Stored data entries =>
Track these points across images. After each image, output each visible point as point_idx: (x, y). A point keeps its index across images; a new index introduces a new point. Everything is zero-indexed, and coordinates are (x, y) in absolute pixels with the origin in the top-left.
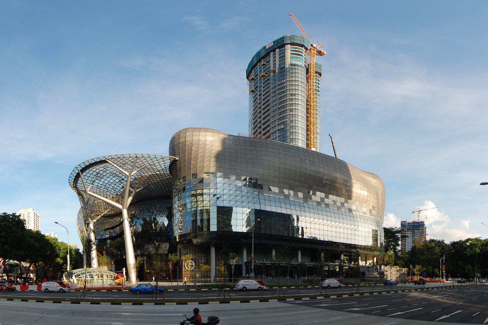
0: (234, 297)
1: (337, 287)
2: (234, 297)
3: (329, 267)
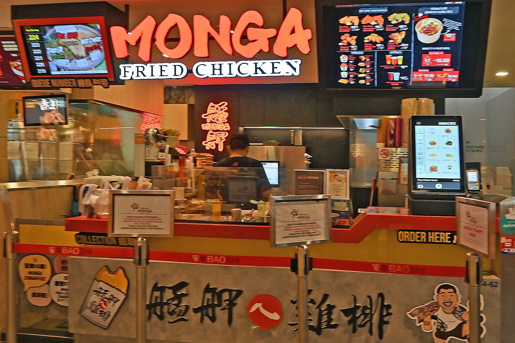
0: (108, 105)
1: (186, 309)
2: (108, 105)
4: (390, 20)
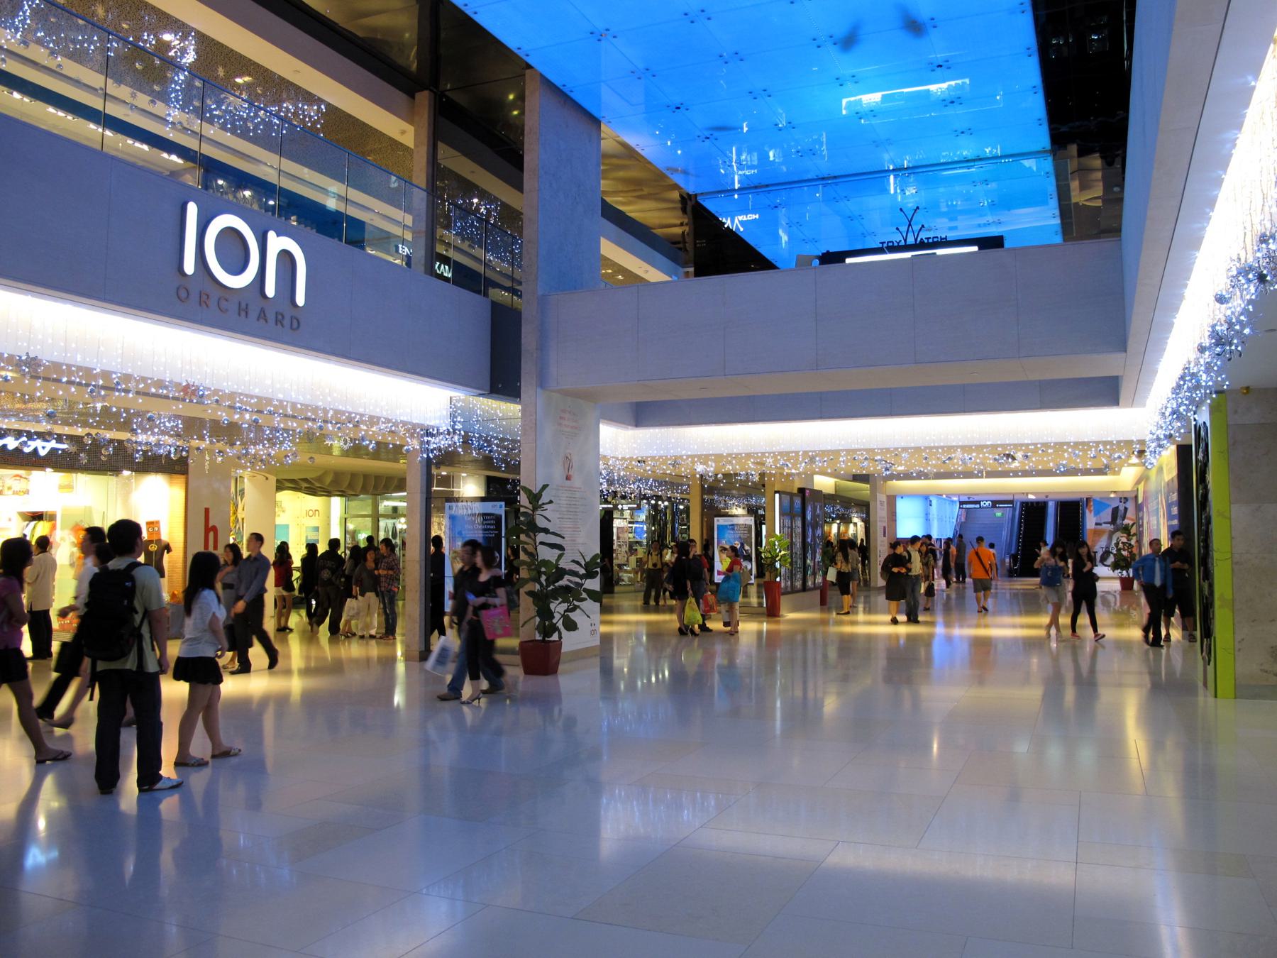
0: (1006, 505)
3: (513, 105)
4: (418, 95)
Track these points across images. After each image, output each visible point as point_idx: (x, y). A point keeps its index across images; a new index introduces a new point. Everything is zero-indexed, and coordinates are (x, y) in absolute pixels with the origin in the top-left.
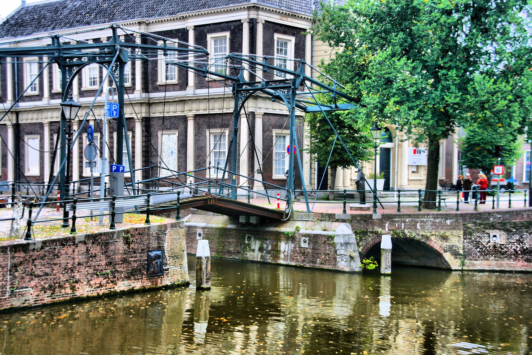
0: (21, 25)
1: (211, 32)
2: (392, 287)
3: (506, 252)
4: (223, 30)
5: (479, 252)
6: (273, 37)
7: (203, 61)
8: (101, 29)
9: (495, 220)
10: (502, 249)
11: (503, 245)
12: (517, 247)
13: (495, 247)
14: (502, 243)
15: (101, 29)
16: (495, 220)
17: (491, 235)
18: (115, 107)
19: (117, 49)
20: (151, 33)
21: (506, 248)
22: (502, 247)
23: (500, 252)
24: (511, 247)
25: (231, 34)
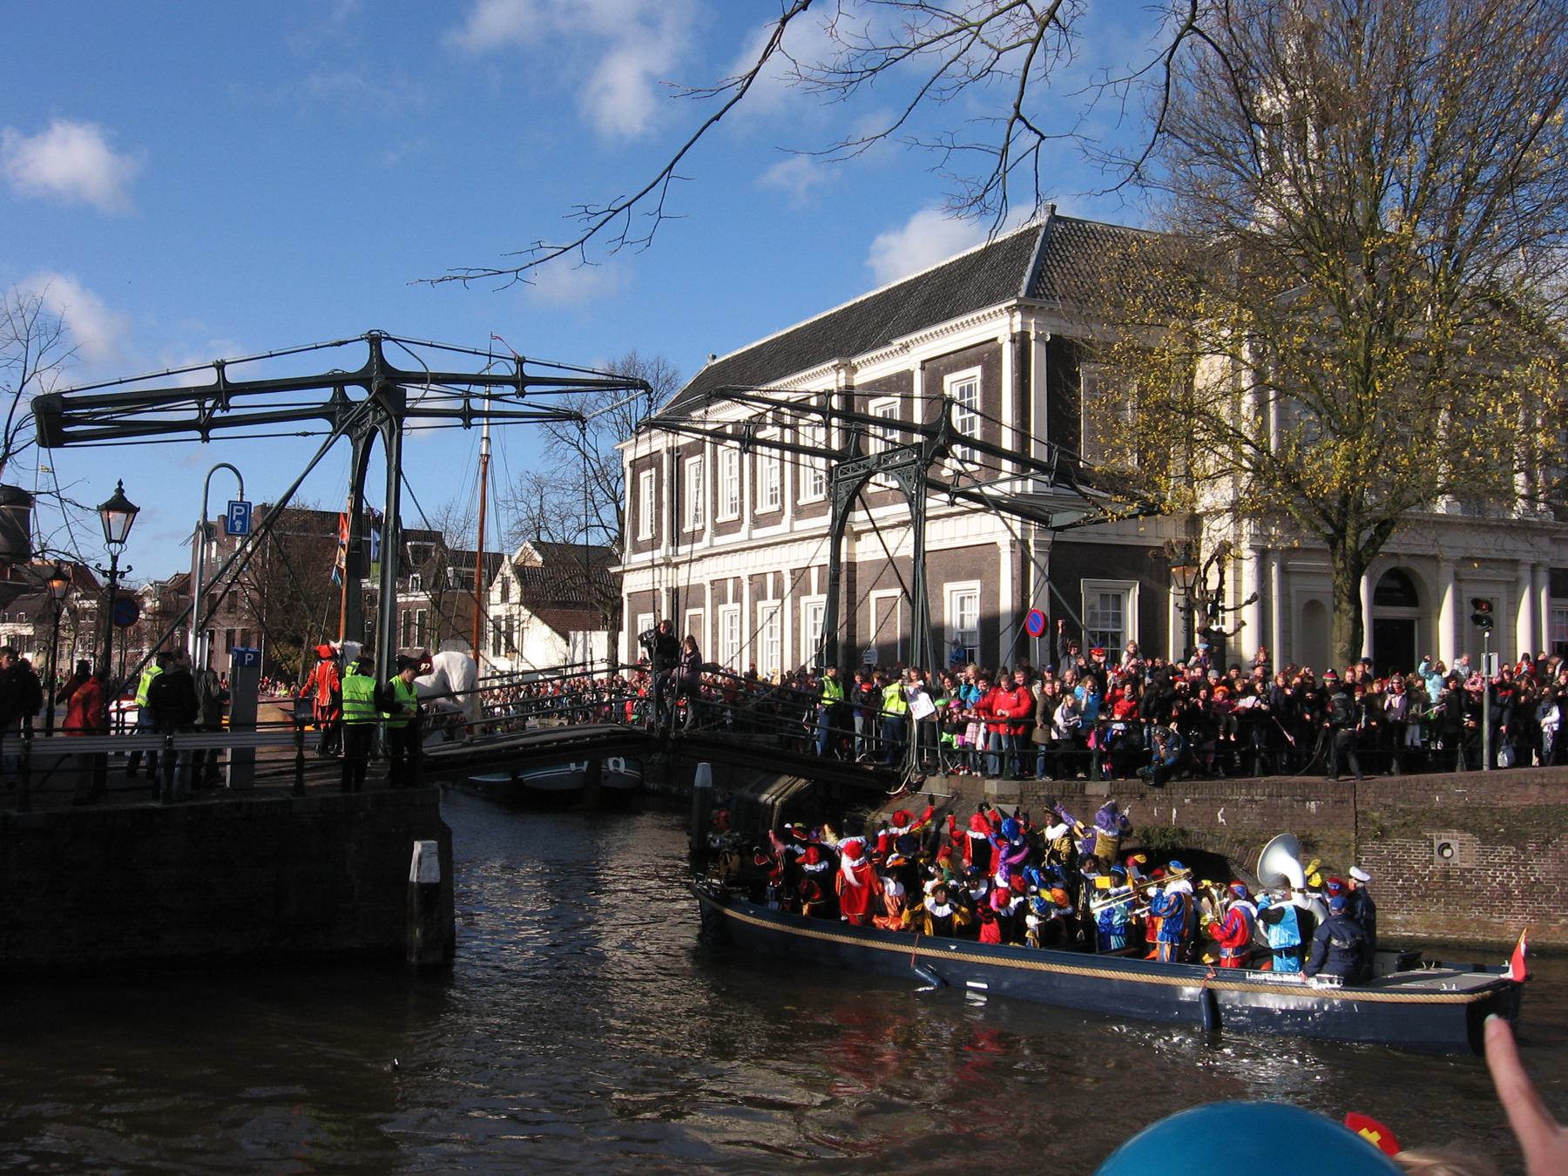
0: (1221, 154)
1: (951, 372)
2: (547, 624)
3: (1478, 890)
4: (969, 364)
5: (1402, 888)
6: (975, 364)
7: (351, 415)
8: (306, 434)
9: (1449, 801)
10: (1469, 882)
11: (1470, 871)
12: (1509, 876)
13: (1447, 876)
14: (1466, 865)
15: (306, 434)
16: (1449, 801)
17: (1437, 843)
18: (238, 511)
19: (1058, 915)
20: (668, 407)
21: (1478, 878)
22: (1469, 876)
23: (1462, 891)
24: (1494, 878)
25: (984, 372)
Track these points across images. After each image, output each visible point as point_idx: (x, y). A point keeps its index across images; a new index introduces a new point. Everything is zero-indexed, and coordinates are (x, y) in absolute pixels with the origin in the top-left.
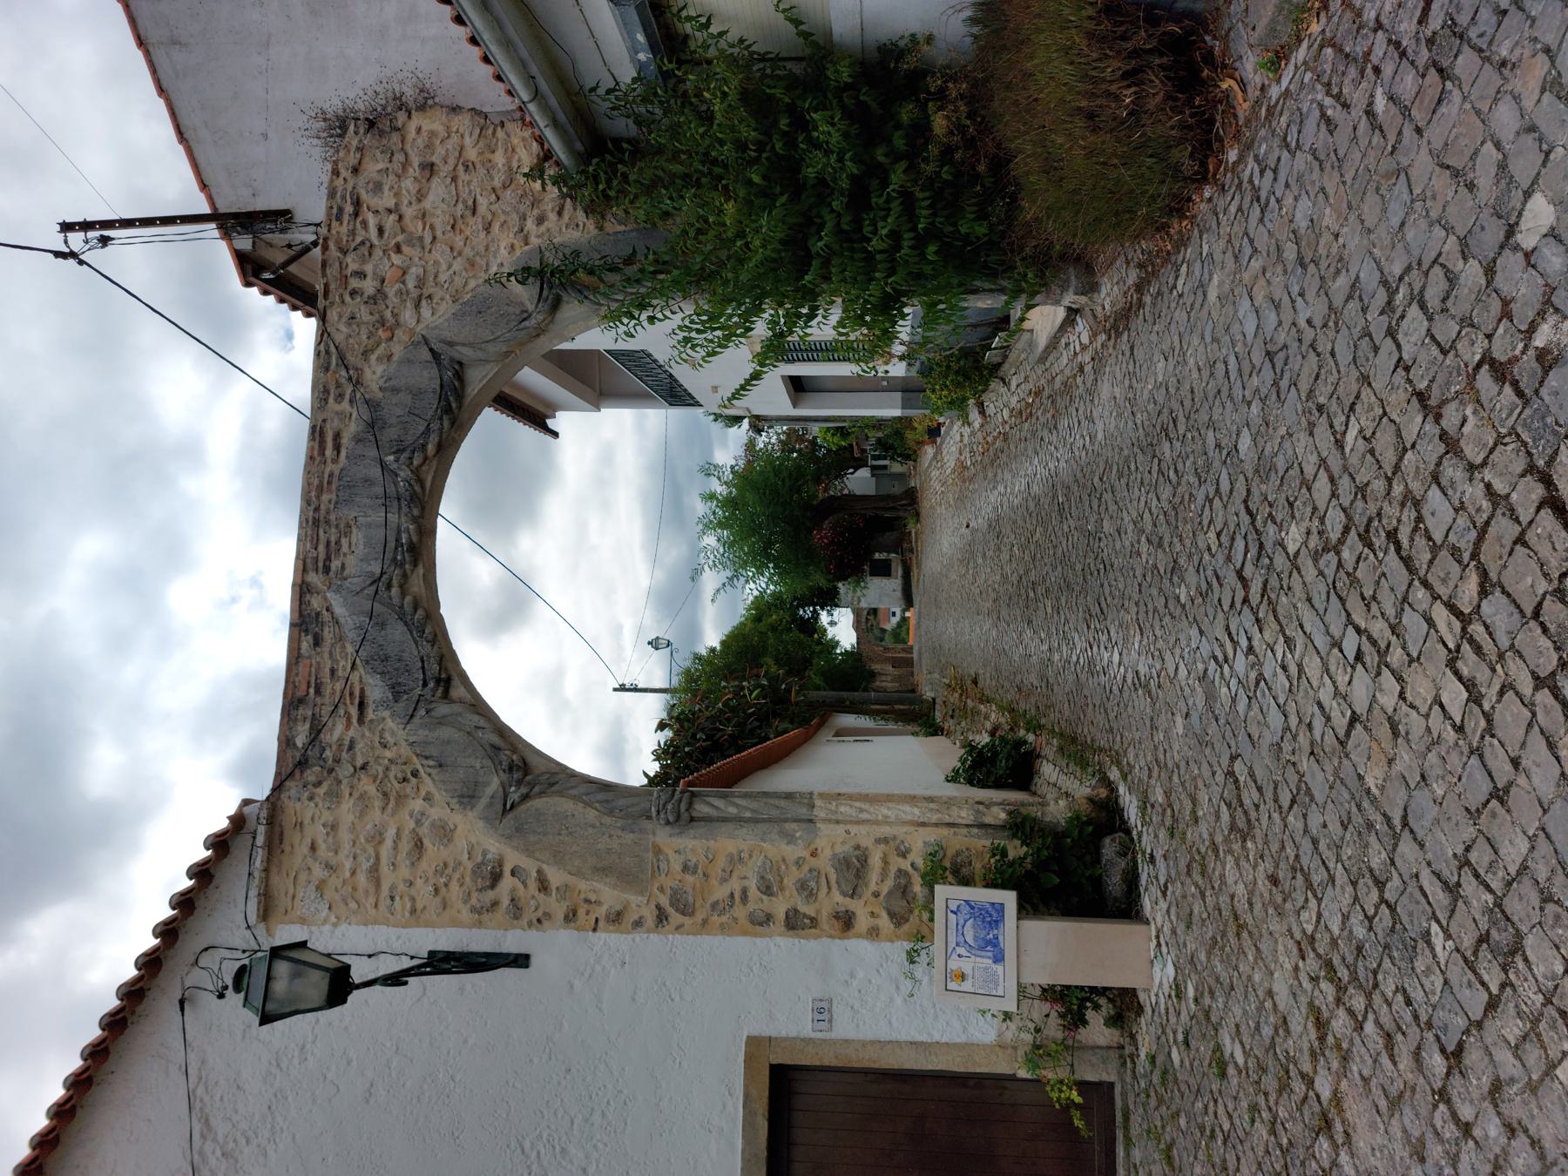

What needs to be done =>
Write out all of the lines above without changing anything, leaving out the pictures.

Response to the task =>
Track these points across images. After each image, output each visible point as point_idx: (x, y). A point keeps its index across images; a new index introduces a new point. Everything is zero-indexed, and coordinates are (x, y) in absolute pixels with the origin in the top-left.
0: (234, 297)
1: (337, 287)
2: (234, 297)
3: (329, 267)
0: (108, 105)
1: (186, 309)
2: (108, 105)
4: (390, 20)
0: (1006, 505)
3: (513, 105)
4: (418, 95)
Track these points across images. After each image, output each visible point as point_idx: (x, y). A point keeps its index across images; a new index introduces a new point. Everything is zero-indexed, and coordinates are (x, y) in absolute pixels with the origin in the top-left.
0: (21, 25)
1: (211, 32)
2: (392, 287)
3: (506, 252)
4: (223, 30)
5: (479, 252)
6: (273, 37)
7: (203, 61)
8: (101, 29)
9: (495, 220)
10: (502, 249)
11: (503, 245)
12: (517, 247)
13: (495, 247)
14: (502, 243)
15: (101, 29)
16: (495, 220)
17: (491, 235)
18: (115, 107)
19: (117, 49)
20: (151, 33)
21: (506, 248)
22: (502, 247)
23: (500, 252)
24: (511, 247)
25: (231, 34)
0: (1221, 154)
1: (951, 372)
2: (547, 624)
3: (1478, 890)
4: (969, 364)
5: (1402, 888)
6: (975, 364)
7: (351, 415)
8: (306, 434)
9: (1449, 801)
10: (1469, 882)
11: (1470, 871)
12: (1509, 876)
13: (1447, 876)
14: (1466, 865)
15: (306, 434)
16: (1449, 801)
17: (1437, 843)
18: (238, 511)
19: (1058, 915)
20: (668, 407)
21: (1478, 878)
22: (1469, 876)
23: (1462, 891)
24: (1494, 878)
25: (984, 372)
Track these points across images. After each image, output each visible point as point_idx: (x, y). A point keeps its index across images; a new index introduces a new point. Everything is zero-indexed, and coordinates are (x, y) in absolute pixels with the origin in the top-left.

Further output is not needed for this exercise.